Material for the task:
•••
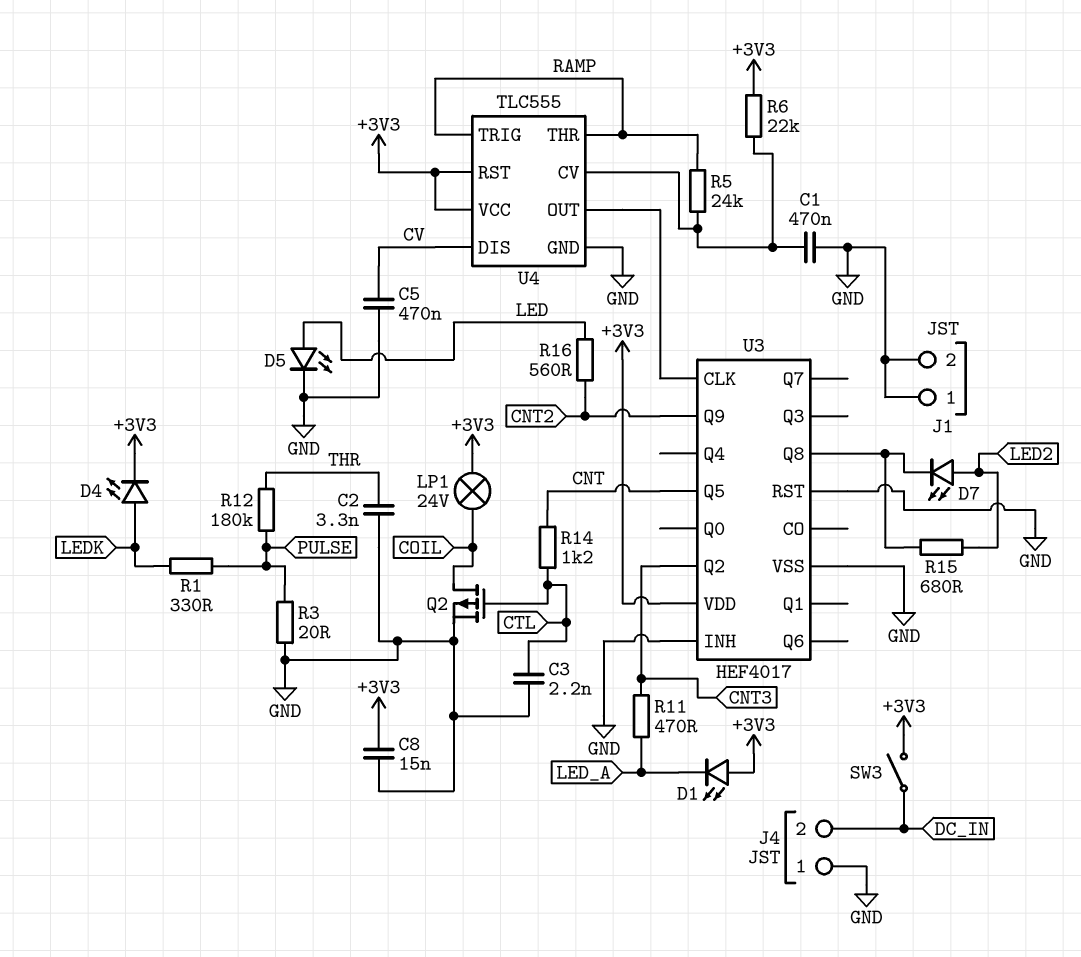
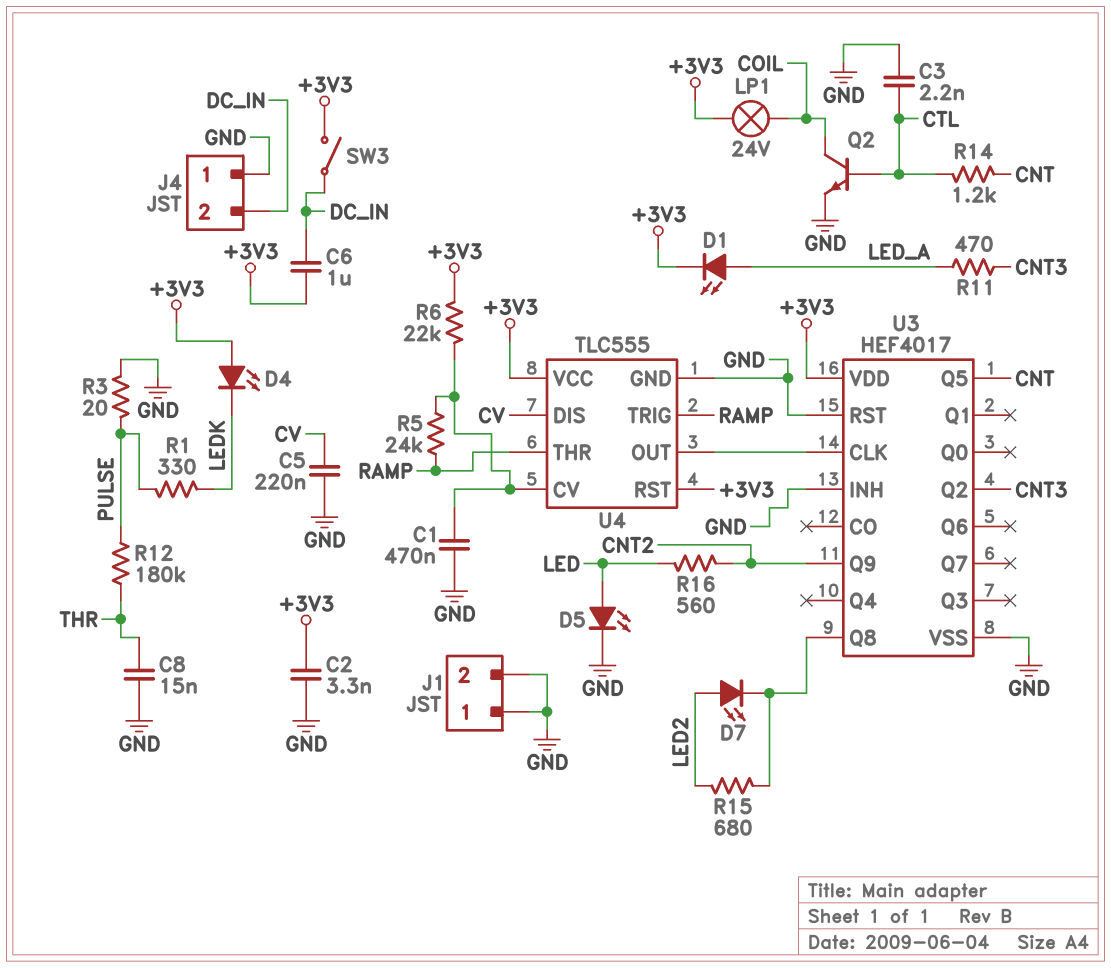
C2: 3.3nF (GND, THR) -> 3.3nF (+3V3, GND)
C5: 470nF (CV, GND) -> 220nF (CV, GND)
C6: none -> 1uF (+3V3, DC_IN)
C8: 15nF (+3V3, GND) -> 15nF (GND, THR)
D1: LED (A +3V3, K LED_A) -> LED (A LED_A, K +3V3)
D4: LED (A LEDK, K +3V3) -> LED (A +3V3, K LEDK)
Q2: PMOS (G CTL, D COIL, S GND) -> NPN (B CTL, C COIL, E GND)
•••
Required work: Start at the first line and set down all of the data exactly, passing over the pictures.

Result:
C2: 3.3nF (GND, THR) -> 3.3nF (+3V3, GND)
C5: 470nF (CV, GND) -> 220nF (CV, GND)
C6: none -> 1uF (+3V3, DC_IN)
C8: 15nF (+3V3, GND) -> 15nF (GND, THR)
D1: LED (A +3V3, K LED_A) -> LED (A LED_A, K +3V3)
D4: LED (A LEDK, K +3V3) -> LED (A +3V3, K LEDK)
Q2: PMOS (G CTL, D COIL, S GND) -> NPN (B CTL, C COIL, E GND)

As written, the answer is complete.